*** Entries supplied Section Begins ***

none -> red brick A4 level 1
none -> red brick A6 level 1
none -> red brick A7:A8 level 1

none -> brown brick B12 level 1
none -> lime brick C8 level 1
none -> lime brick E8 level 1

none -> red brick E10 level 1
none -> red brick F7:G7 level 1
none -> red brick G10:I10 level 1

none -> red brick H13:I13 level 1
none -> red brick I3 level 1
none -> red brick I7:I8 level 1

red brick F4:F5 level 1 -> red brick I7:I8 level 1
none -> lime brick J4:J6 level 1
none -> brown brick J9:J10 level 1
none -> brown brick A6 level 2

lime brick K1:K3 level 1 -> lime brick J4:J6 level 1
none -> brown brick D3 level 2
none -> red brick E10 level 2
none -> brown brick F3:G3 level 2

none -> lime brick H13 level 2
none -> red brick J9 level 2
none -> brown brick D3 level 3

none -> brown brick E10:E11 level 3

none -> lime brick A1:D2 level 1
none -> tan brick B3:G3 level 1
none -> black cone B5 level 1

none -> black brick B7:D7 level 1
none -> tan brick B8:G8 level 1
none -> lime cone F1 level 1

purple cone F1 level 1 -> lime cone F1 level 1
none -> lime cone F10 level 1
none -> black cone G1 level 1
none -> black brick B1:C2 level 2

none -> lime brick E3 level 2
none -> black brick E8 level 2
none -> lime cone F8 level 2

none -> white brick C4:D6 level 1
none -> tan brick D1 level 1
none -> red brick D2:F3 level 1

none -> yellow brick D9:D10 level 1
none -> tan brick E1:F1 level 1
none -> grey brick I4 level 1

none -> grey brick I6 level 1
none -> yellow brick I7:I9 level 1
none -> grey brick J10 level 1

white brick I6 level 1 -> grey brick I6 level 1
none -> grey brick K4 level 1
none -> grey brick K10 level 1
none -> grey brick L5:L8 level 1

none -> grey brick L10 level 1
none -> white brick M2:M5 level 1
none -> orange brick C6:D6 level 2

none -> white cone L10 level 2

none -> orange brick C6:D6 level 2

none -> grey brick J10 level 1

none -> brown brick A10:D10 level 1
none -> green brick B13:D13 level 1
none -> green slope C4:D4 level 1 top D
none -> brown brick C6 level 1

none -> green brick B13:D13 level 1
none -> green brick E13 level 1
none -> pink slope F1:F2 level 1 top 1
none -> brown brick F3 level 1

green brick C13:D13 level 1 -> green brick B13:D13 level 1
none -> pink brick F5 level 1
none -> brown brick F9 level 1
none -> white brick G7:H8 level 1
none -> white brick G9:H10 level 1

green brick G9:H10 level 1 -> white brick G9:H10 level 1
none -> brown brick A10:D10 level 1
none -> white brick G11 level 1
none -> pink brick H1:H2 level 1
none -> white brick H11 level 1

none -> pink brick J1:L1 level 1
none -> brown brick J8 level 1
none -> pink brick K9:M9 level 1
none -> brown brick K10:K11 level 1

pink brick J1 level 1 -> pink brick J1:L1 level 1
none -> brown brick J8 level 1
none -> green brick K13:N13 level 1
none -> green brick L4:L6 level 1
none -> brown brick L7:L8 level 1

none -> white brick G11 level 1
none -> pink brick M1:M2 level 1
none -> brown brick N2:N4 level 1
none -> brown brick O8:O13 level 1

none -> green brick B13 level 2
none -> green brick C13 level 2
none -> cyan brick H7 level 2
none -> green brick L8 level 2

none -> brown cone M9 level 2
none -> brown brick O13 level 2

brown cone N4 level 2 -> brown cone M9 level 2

*** Entries supplied Section Ends ***

## Requirement:
In the listing above, locate the line containing "none -> brown brick D3 level 2" and the line containing "none -> tan brick B3:G3 level 1". Transcribe those two lines and everything between them, exactly as written.

## Exercise result:
none -> brown brick D3 level 2
none -> red brick E10 level 2
none -> brown brick F3:G3 level 2

none -> lime brick H13 level 2
none -> red brick J9 level 2
none -> brown brick D3 level 3

none -> brown brick E10:E11 level 3

none -> lime brick A1:D2 level 1
none -> tan brick B3:G3 level 1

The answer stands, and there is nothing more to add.